Data extract:
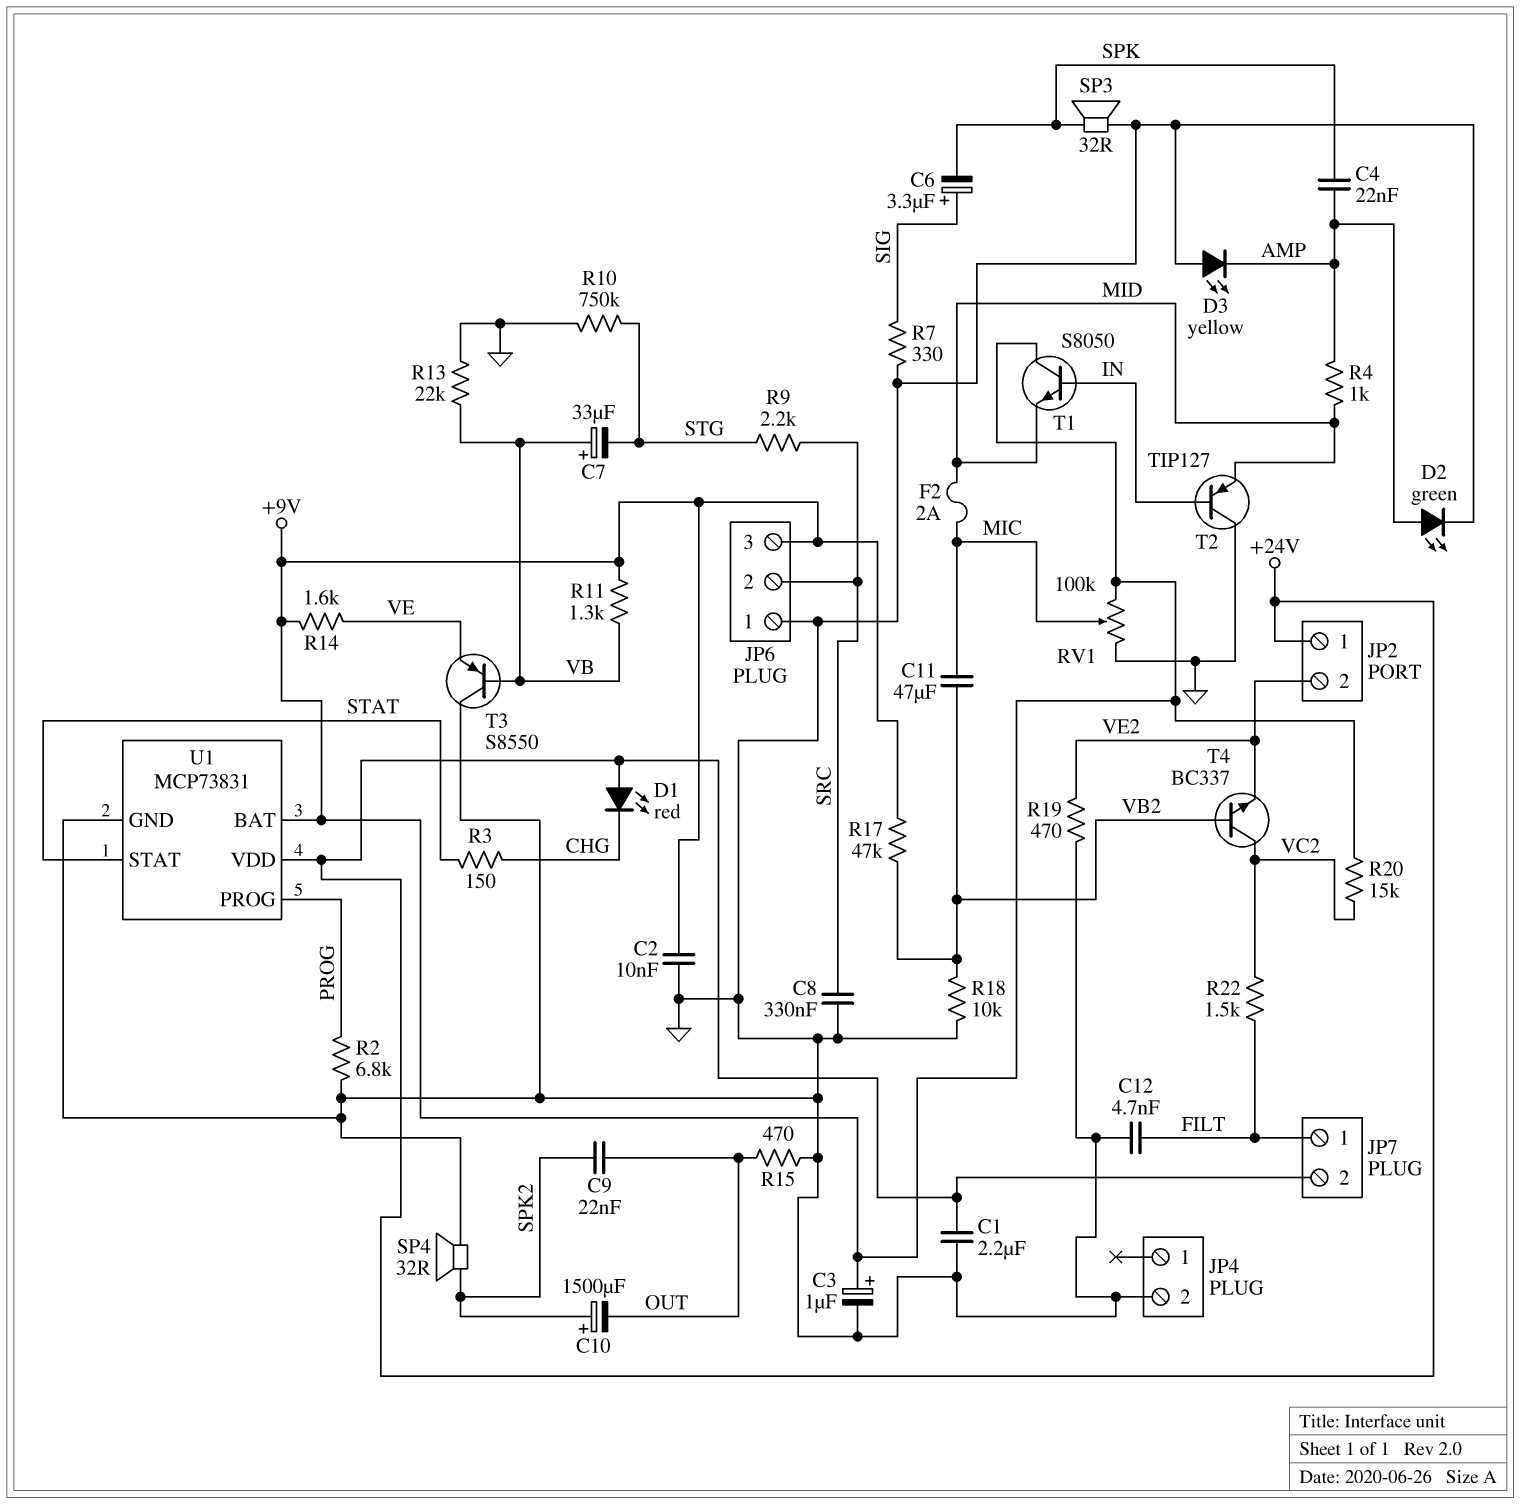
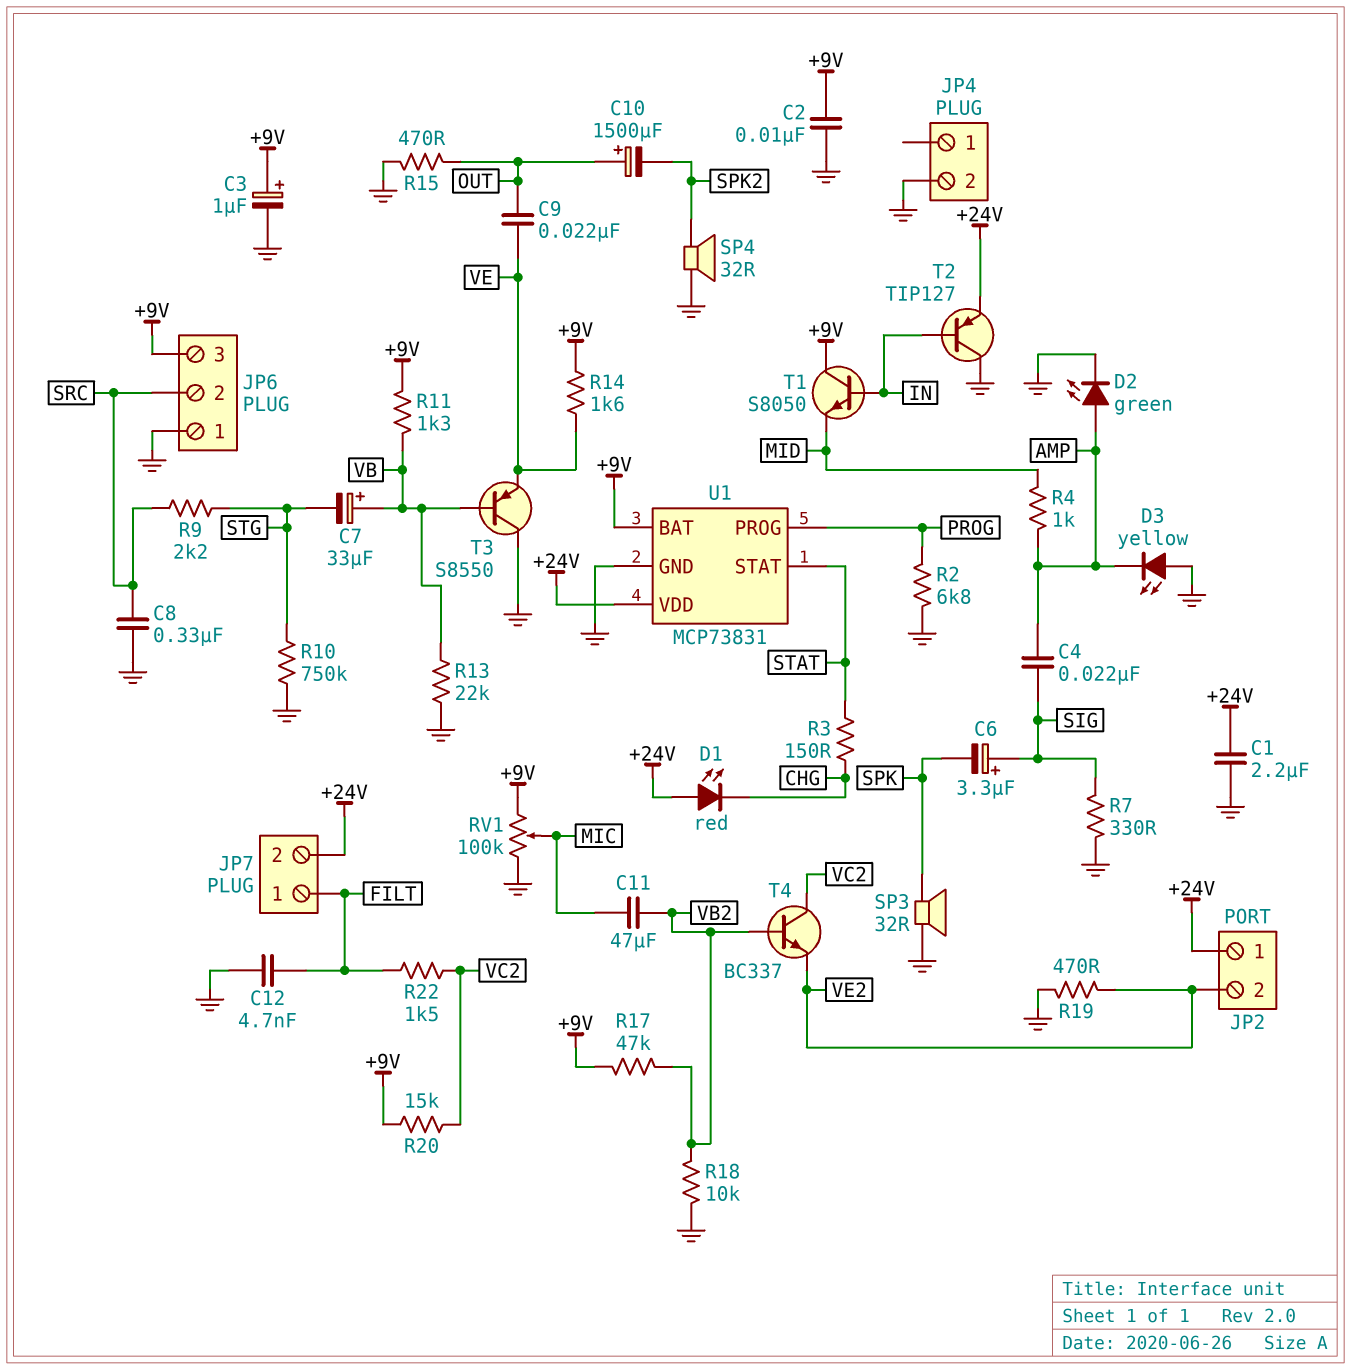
C4: 22nF (AMP, SPK) -> 22nF (AMP, SIG)
C9: 22nF (OUT, SPK2) -> 22nF (OUT, VE)
C10: 1500uF (plus SPK2, minus OUT) -> 1500uF (plus OUT, minus SPK2)
F2: 2A (MIC, MID) -> none
T2: PNP TIP127 (B IN, C GND, E MID) -> PNP TIP127 (B IN, C GND, E +24V)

Assigned task: Restate the listing above word for word and skip each picture.

Response to the exercise:
C4: 22nF (AMP, SPK) -> 22nF (AMP, SIG)
C9: 22nF (OUT, SPK2) -> 22nF (OUT, VE)
C10: 1500uF (plus SPK2, minus OUT) -> 1500uF (plus OUT, minus SPK2)
F2: 2A (MIC, MID) -> none
T2: PNP TIP127 (B IN, C GND, E MID) -> PNP TIP127 (B IN, C GND, E +24V)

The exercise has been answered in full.